WHAT IS BEING ASKED » How many lines in the data that follows contain the word "orange"? Only that number is needed.

DATA LISTING »

_ _ _ _ _ _ _

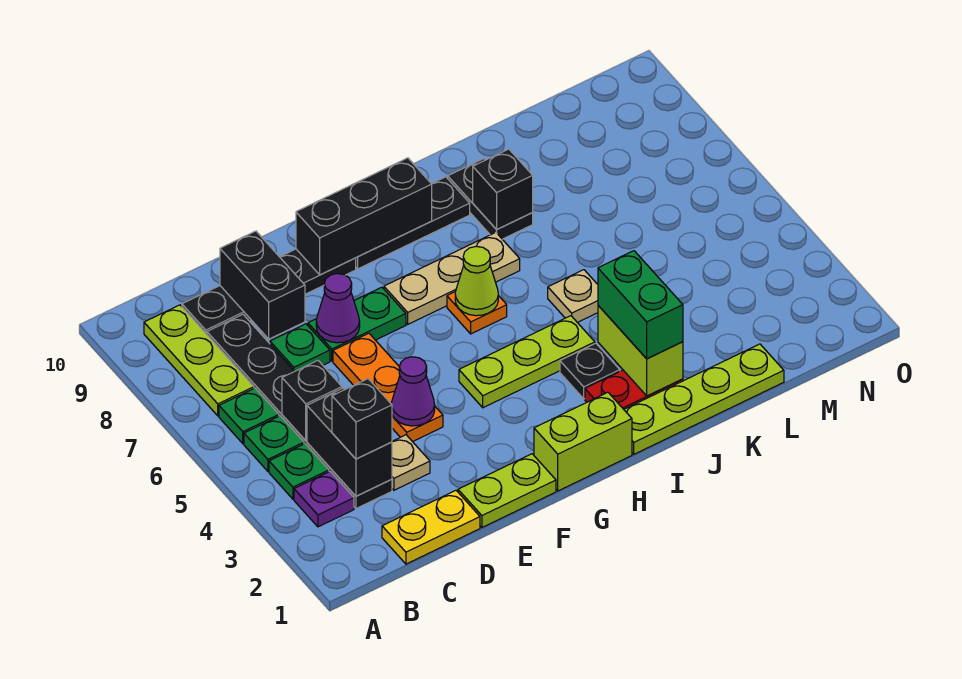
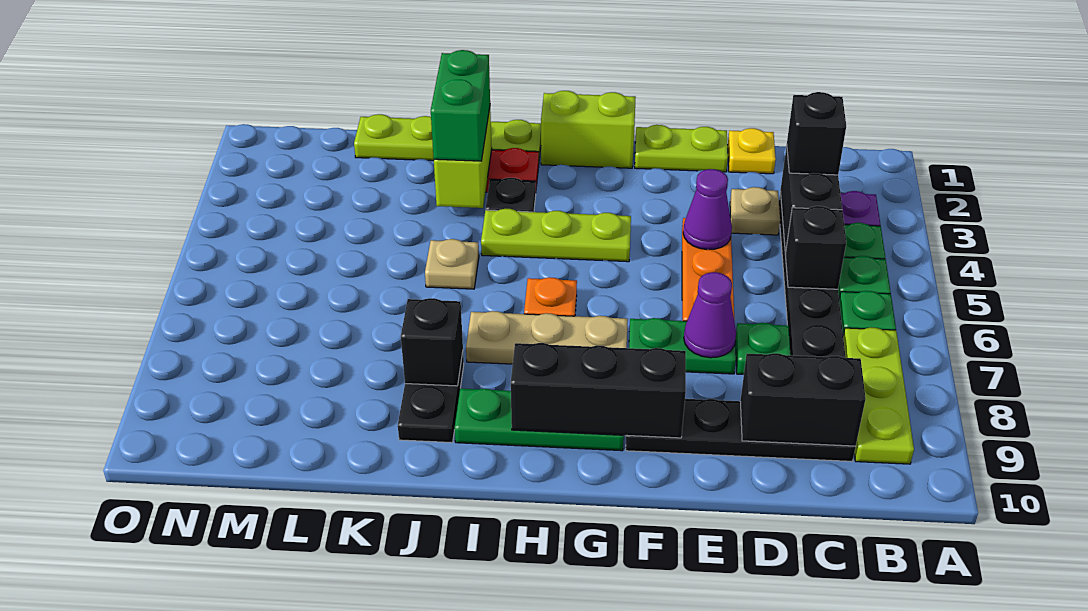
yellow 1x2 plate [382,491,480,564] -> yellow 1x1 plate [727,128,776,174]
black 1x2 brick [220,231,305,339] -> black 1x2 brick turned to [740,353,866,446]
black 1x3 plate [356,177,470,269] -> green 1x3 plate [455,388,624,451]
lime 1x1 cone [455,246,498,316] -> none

_ _ _ _ _ _ _

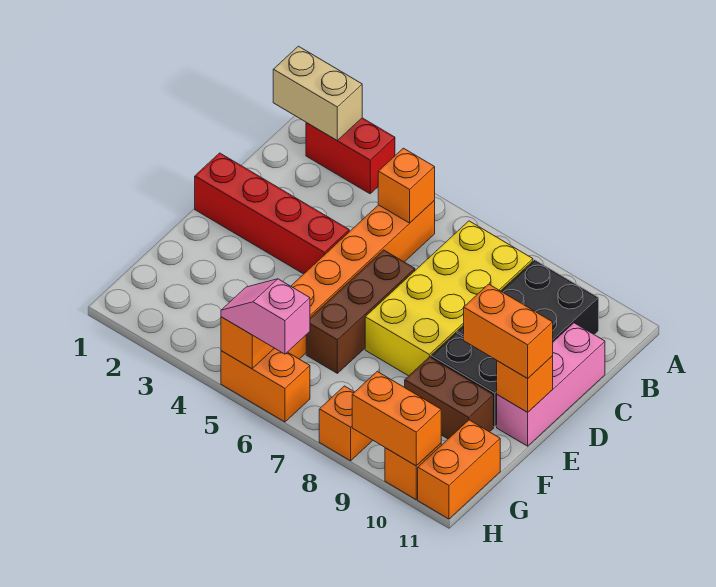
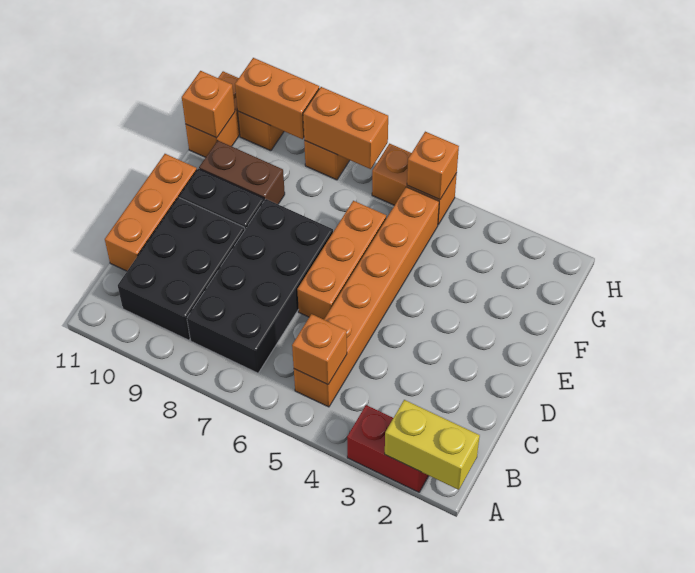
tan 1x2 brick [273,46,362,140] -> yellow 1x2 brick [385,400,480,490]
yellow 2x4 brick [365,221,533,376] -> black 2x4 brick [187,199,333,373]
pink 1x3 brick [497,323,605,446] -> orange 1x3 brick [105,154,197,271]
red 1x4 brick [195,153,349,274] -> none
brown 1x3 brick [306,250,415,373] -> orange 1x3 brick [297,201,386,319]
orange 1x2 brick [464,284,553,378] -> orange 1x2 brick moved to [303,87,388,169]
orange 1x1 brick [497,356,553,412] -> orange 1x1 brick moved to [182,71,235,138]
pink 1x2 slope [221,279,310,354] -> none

_ _ _ _ _ _ _

ANSWER SECTION » 4